WHAT YOU SHOULD DO: Under this line are the records; repeat exactly the lines starting at the one containing "grey nut: 1 -> 0" and ending at the one containing "white teddy bear: 1 -> 2", omitting pictures.

RECORDS:
>>>>

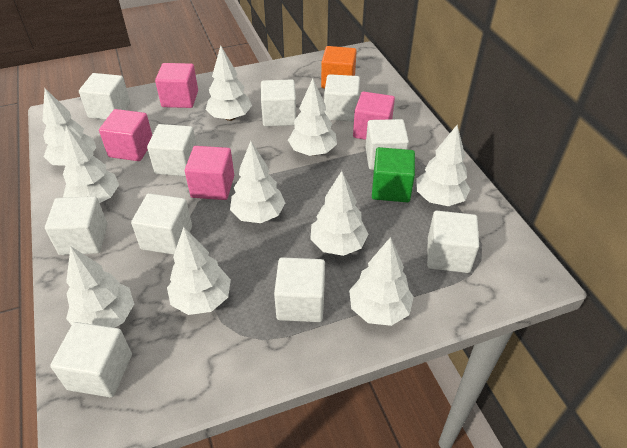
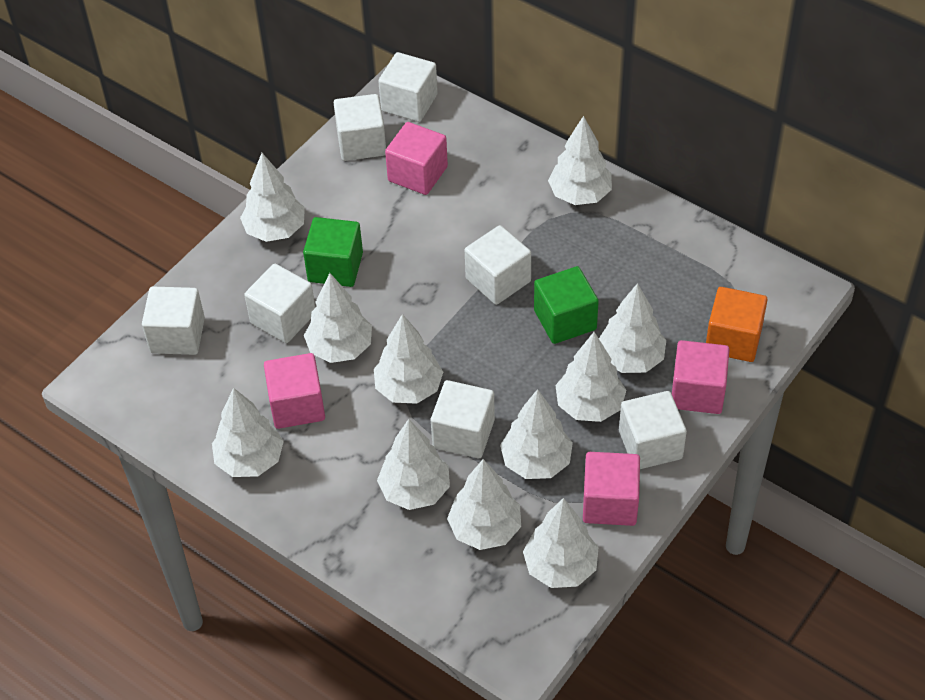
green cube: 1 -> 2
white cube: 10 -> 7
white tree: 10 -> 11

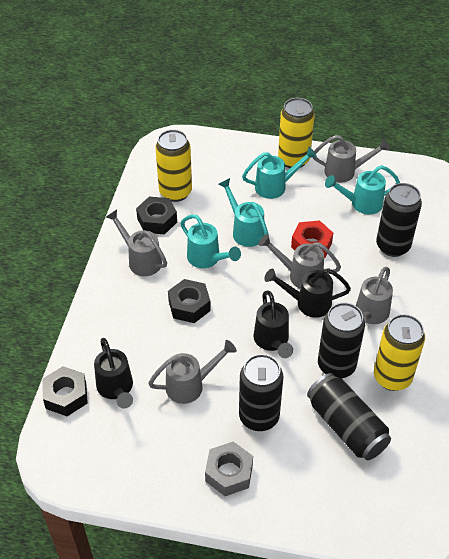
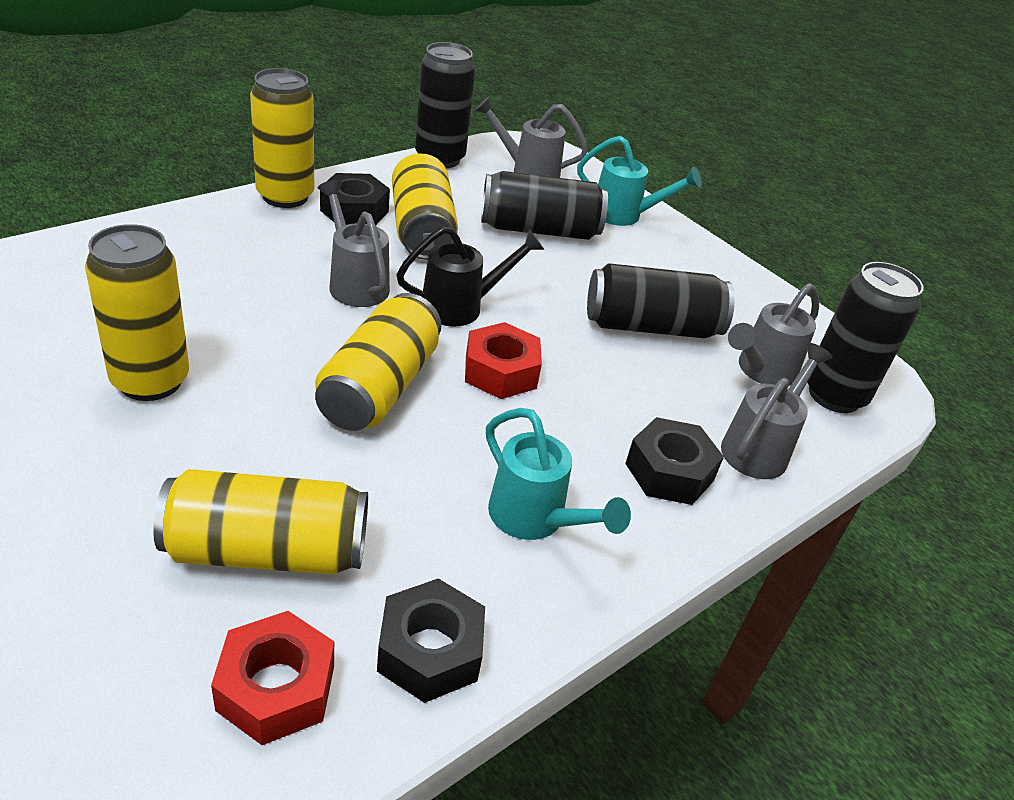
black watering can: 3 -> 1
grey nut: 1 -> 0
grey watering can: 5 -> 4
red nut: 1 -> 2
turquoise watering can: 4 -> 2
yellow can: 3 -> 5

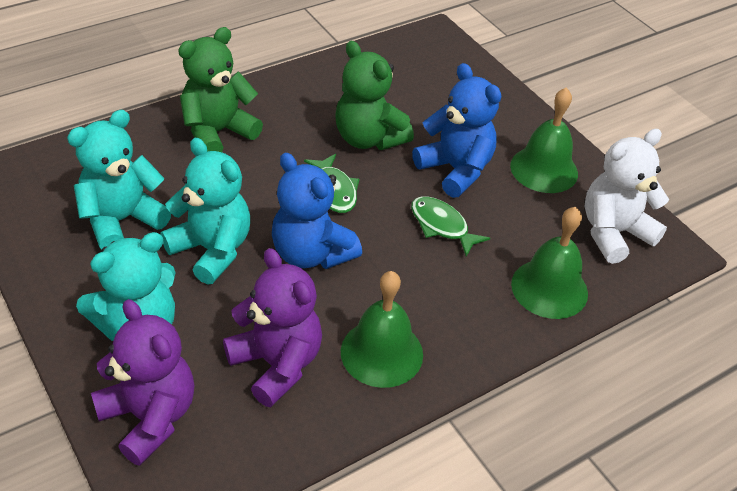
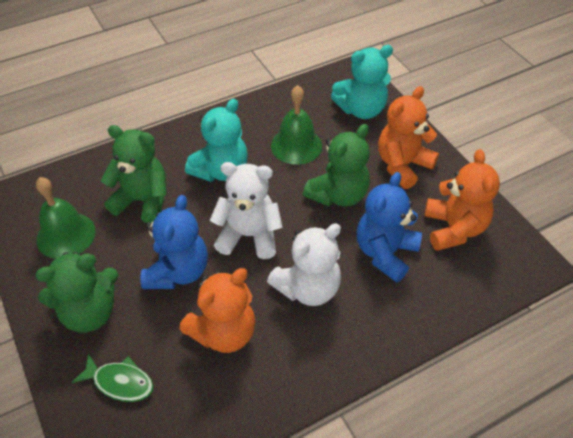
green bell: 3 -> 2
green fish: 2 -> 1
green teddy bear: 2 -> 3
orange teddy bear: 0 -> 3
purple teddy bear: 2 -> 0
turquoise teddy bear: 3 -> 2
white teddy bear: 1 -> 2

<<<<
>>>>

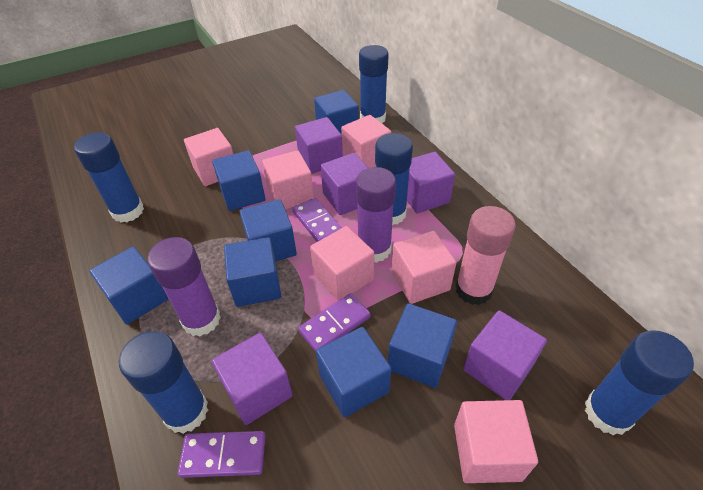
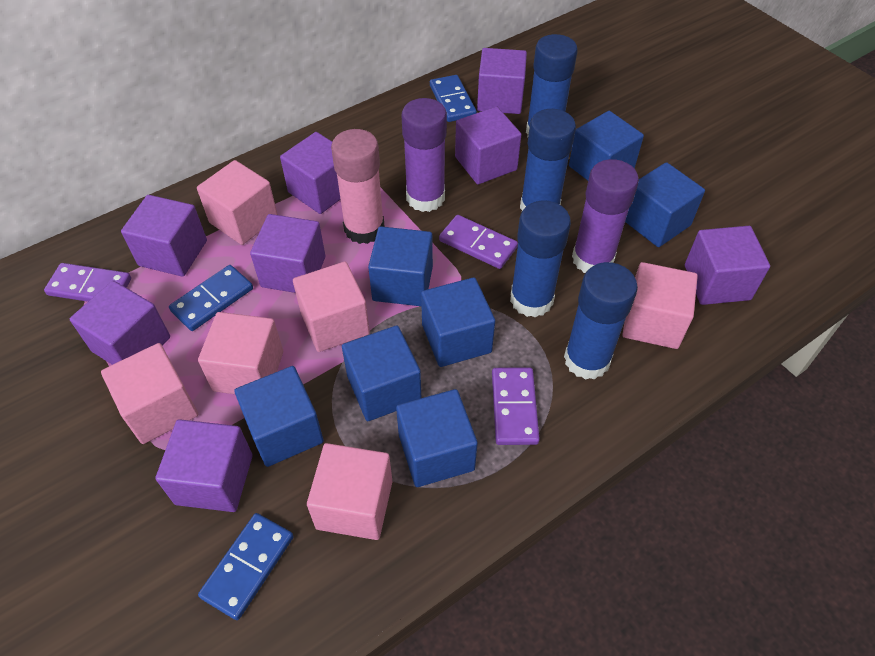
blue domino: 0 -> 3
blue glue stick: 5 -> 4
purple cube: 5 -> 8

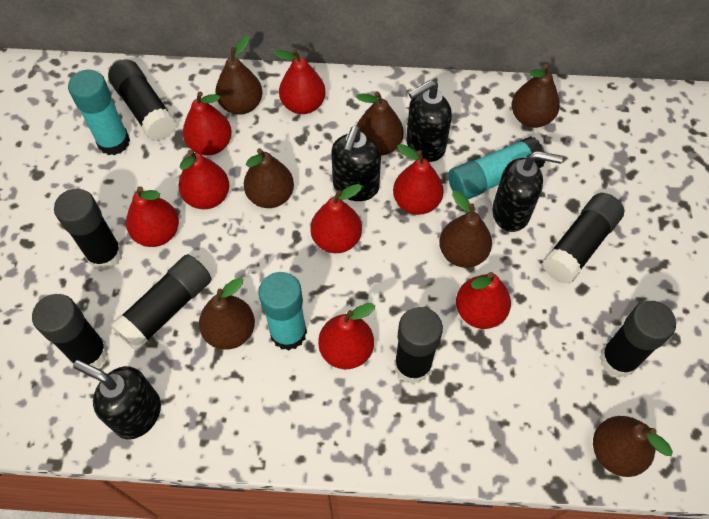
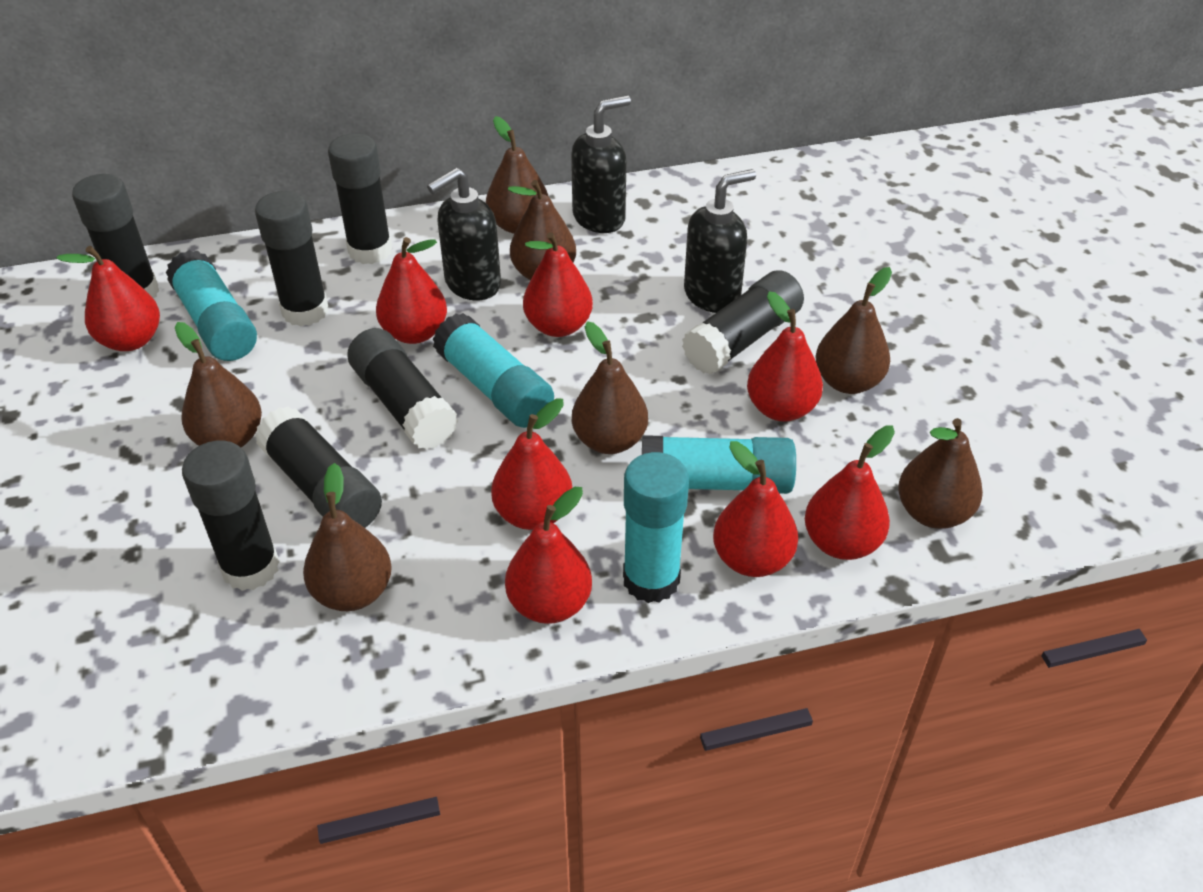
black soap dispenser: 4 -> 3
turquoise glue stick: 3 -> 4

<<<<
>>>>

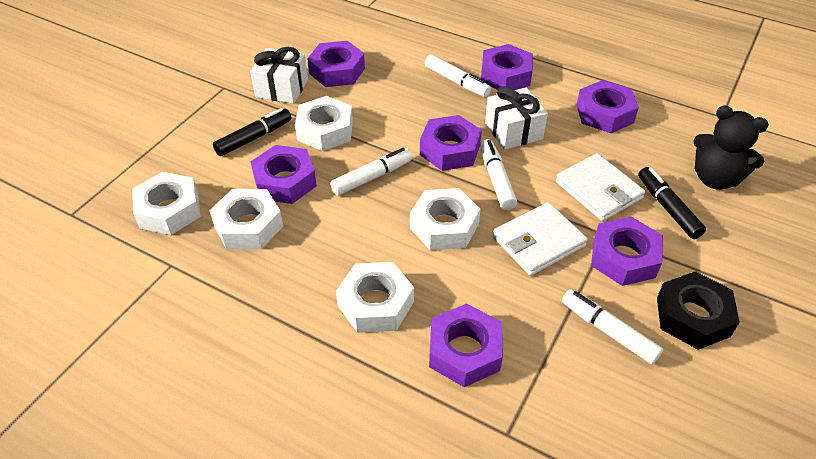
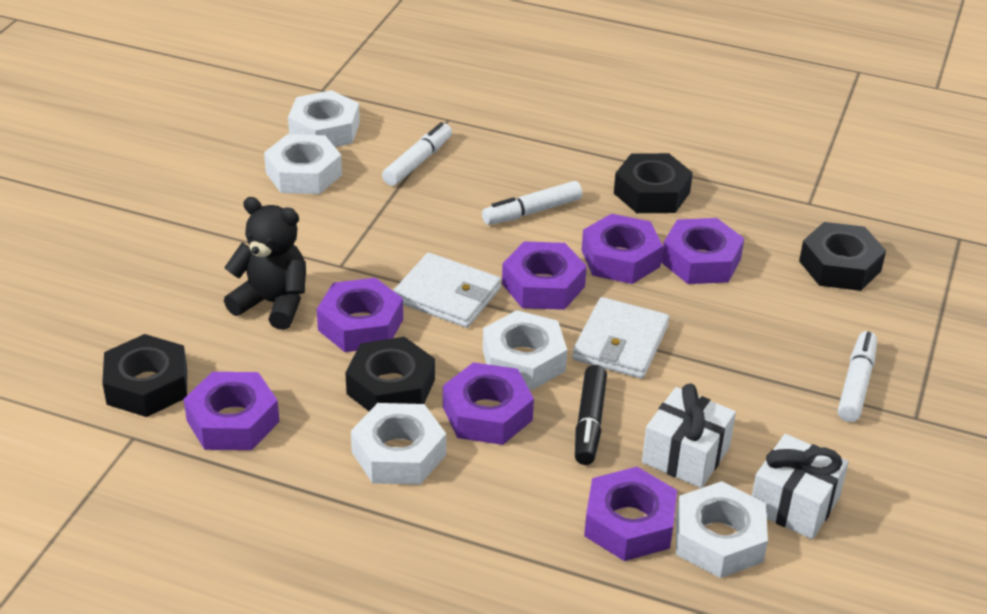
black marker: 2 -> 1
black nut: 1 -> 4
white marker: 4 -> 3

<<<<

RESPONSE BELOW:
grey nut: 1 -> 0
grey watering can: 5 -> 4
red nut: 1 -> 2
turquoise watering can: 4 -> 2
yellow can: 3 -> 5

green bell: 3 -> 2
green fish: 2 -> 1
green teddy bear: 2 -> 3
orange teddy bear: 0 -> 3
purple teddy bear: 2 -> 0
turquoise teddy bear: 3 -> 2
white teddy bear: 1 -> 2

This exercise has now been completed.